Below are the records; copy each line in which "rectangle" occurs.

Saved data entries
----------

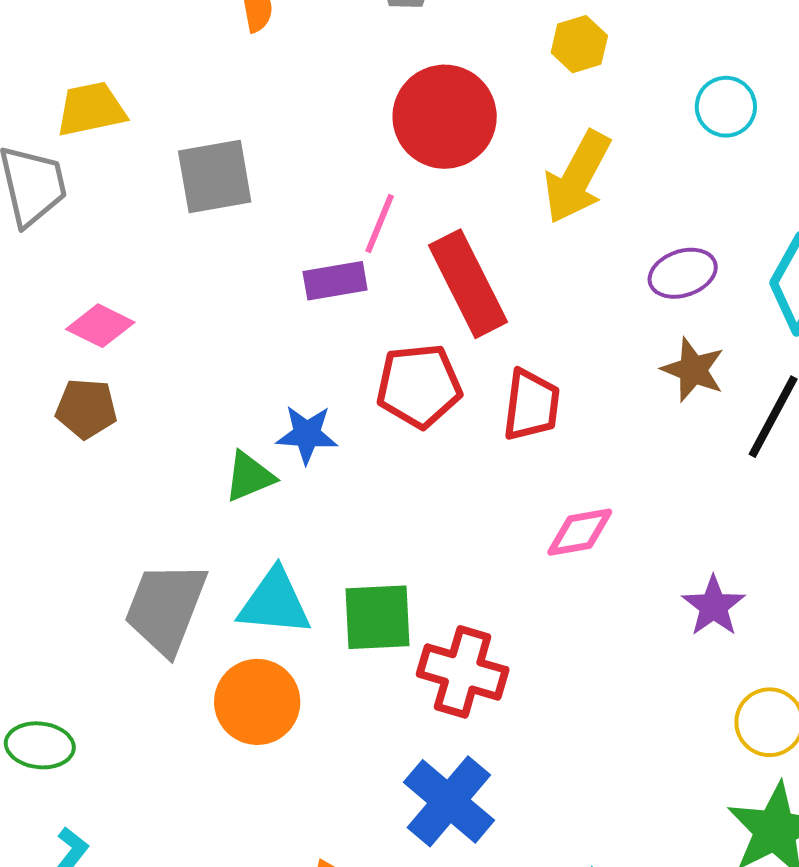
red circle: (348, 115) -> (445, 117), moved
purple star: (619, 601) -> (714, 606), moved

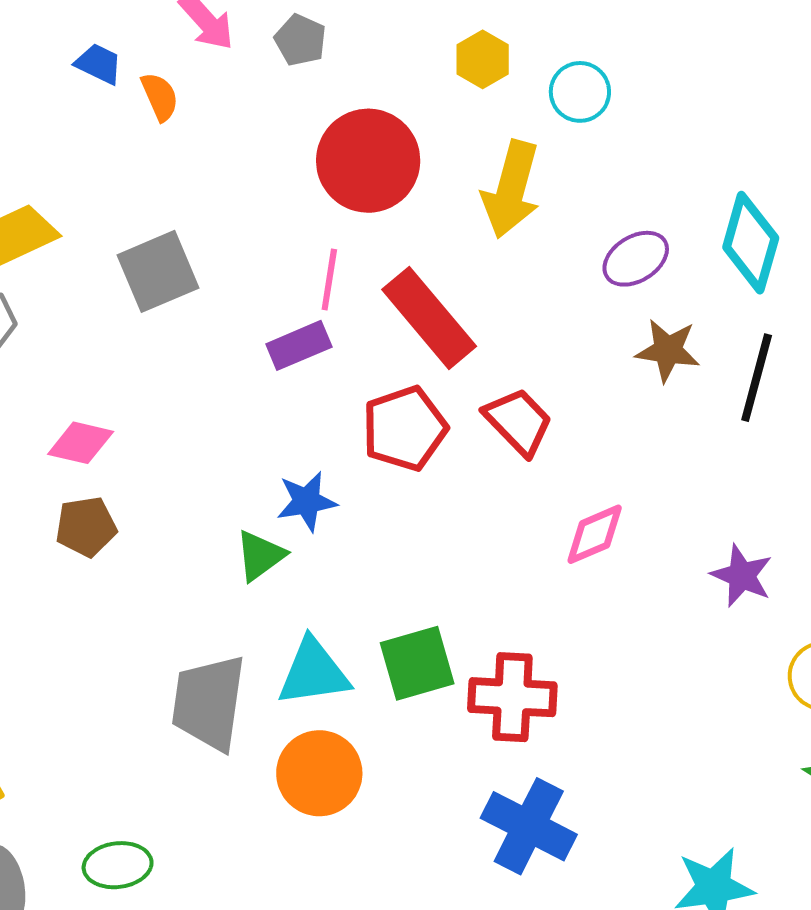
cyan circle: (726, 107) -> (580, 92), moved
red trapezoid: (531, 405) -> (518, 422), turned -38

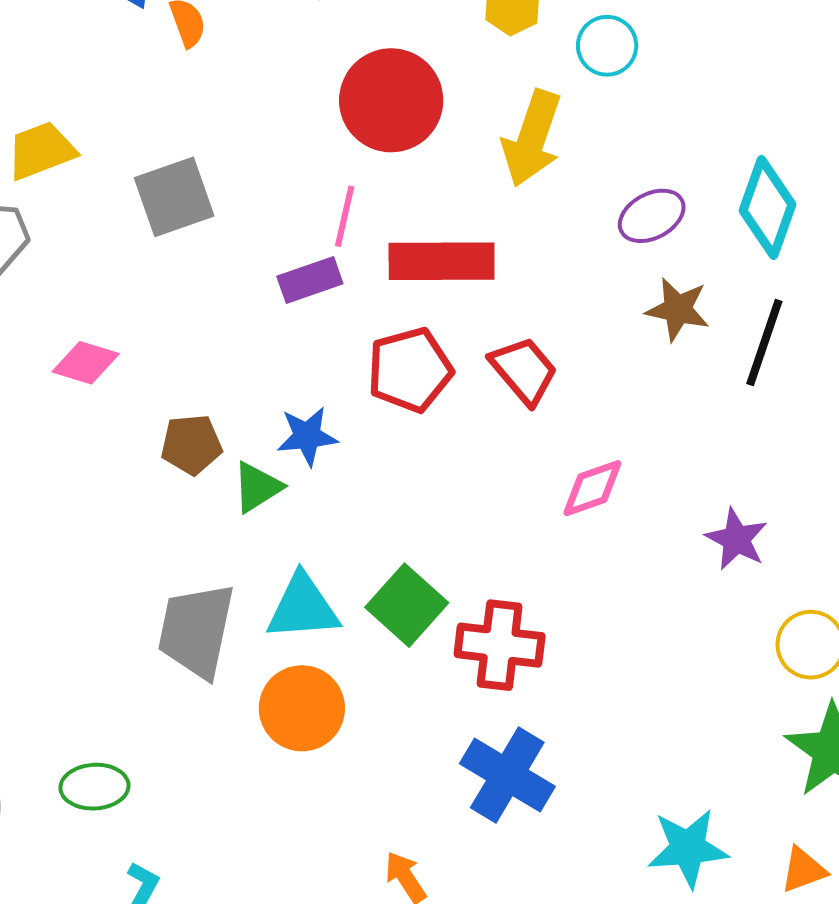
red rectangle: (429, 318) -> (442, 261), turned -54
brown pentagon: (86, 527) -> (191, 445), moved
green square: (417, 663) -> (407, 605), turned -36

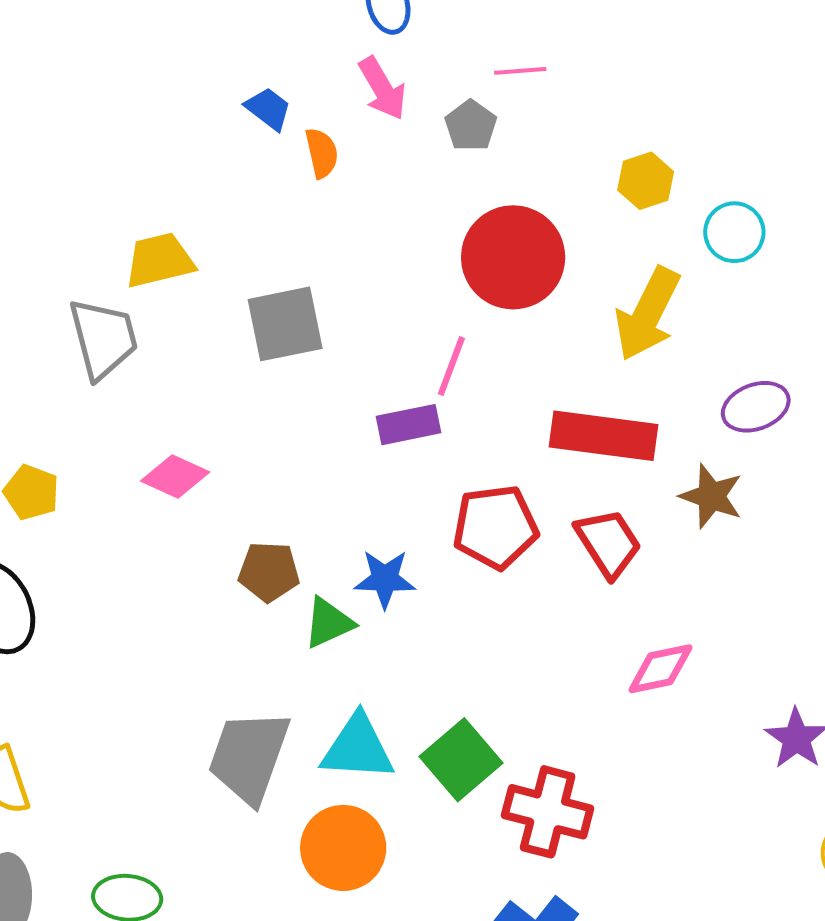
red rectangle: (442, 261) -> (603, 436), moved
brown star: (678, 309) -> (711, 496), moved

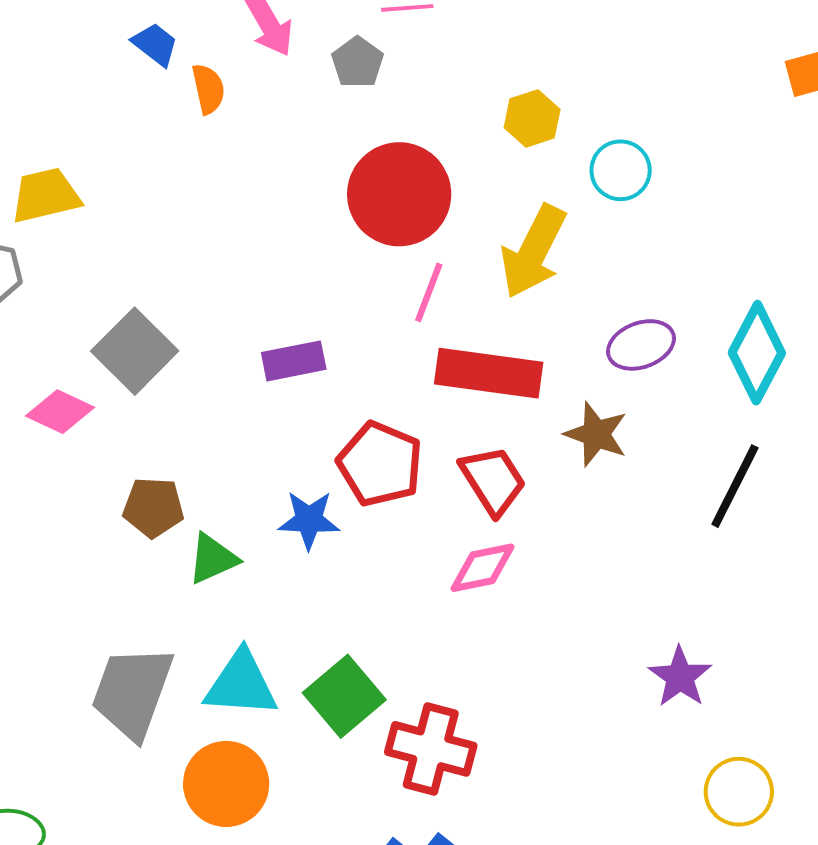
gray square: (285, 324) -> (135, 351), moved, turned -34
pink line: (451, 366) -> (429, 292), moved
red pentagon: (495, 527) -> (380, 464), turned 30
blue star: (385, 579) -> (309, 520), moved
pink diamond: (660, 669) -> (483, 568), moved

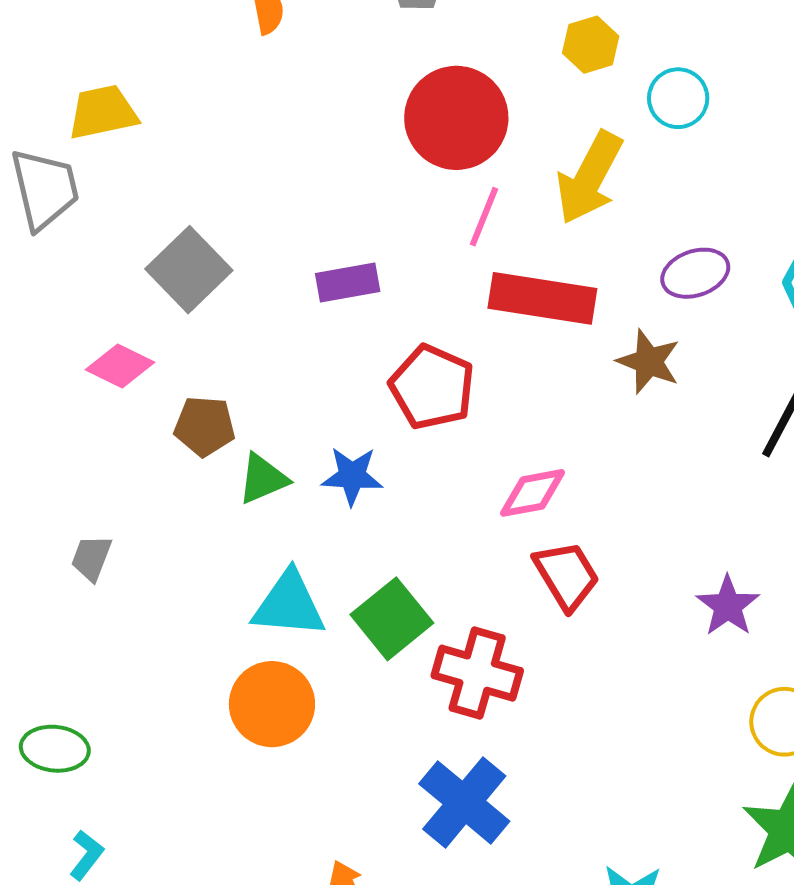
pink diamond: (60, 412) -> (120, 366), moved
red trapezoid: (493, 480) -> (566, 575), moved
blue star: (309, 520) -> (352, 476), moved
gray trapezoid: (132, 692) -> (91, 558), moved, size x0.5

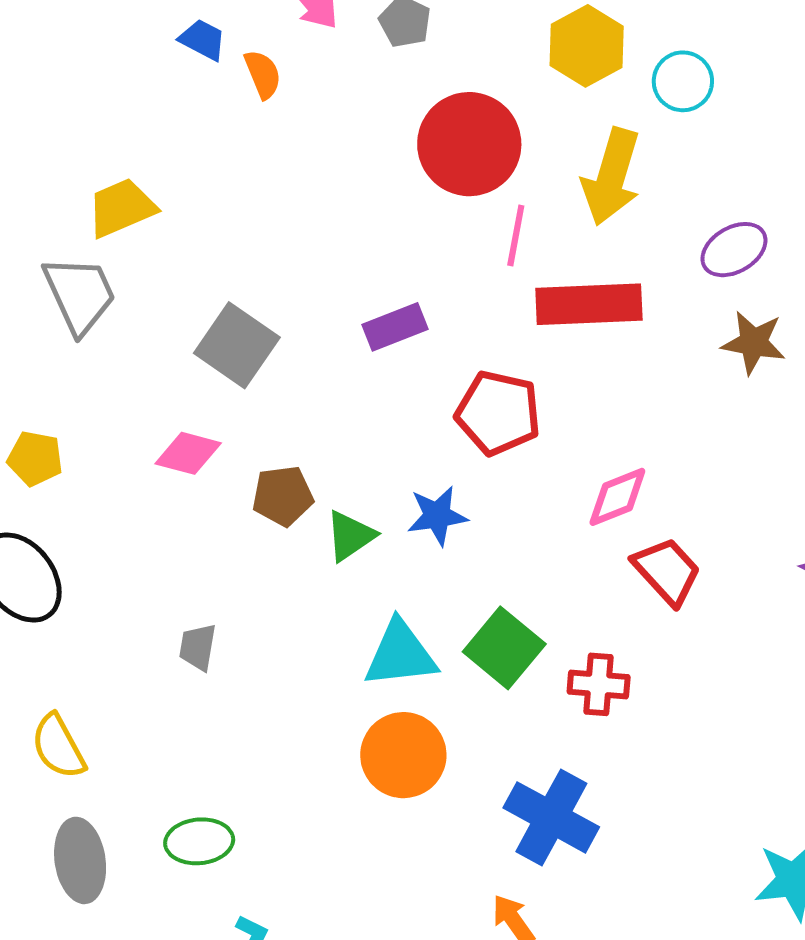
yellow hexagon: (591, 45) -> (587, 46), size x1.4
brown star: (649, 362) -> (754, 343), moved
red cross: (477, 673) -> (599, 684), size x0.7
blue cross: (464, 802) -> (551, 817), moved

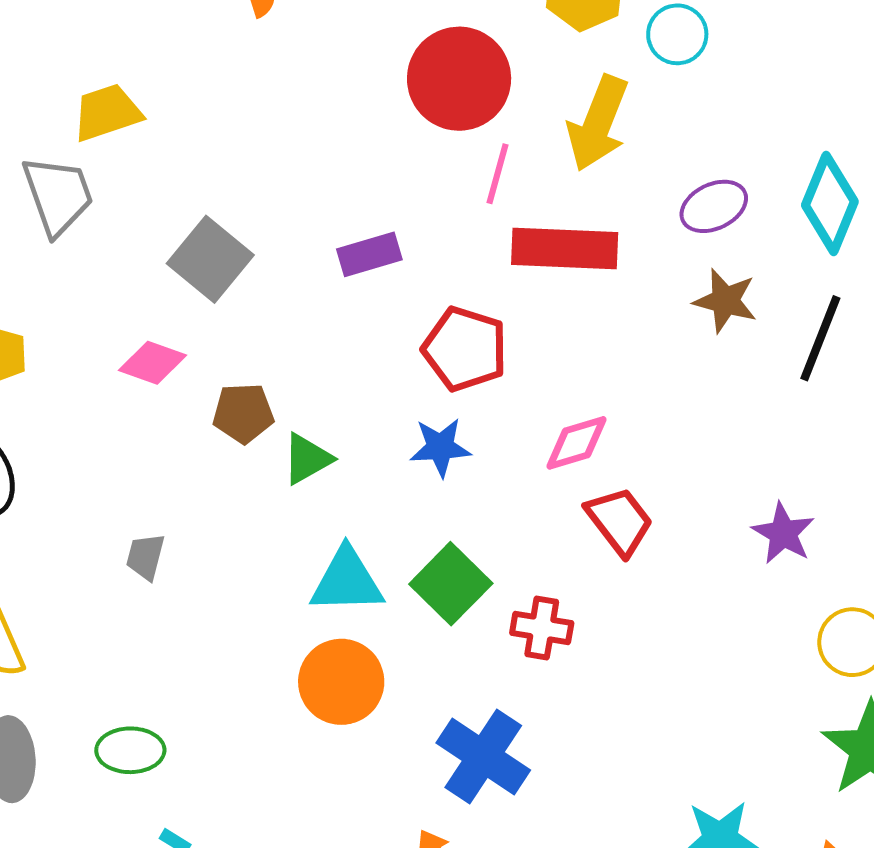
blue star: (437, 516) -> (440, 447), moved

----------

▶ [Exercise response]
red rectangle: (429, 318) -> (442, 261), turned -54
red rectangle: (442, 261) -> (603, 436), moved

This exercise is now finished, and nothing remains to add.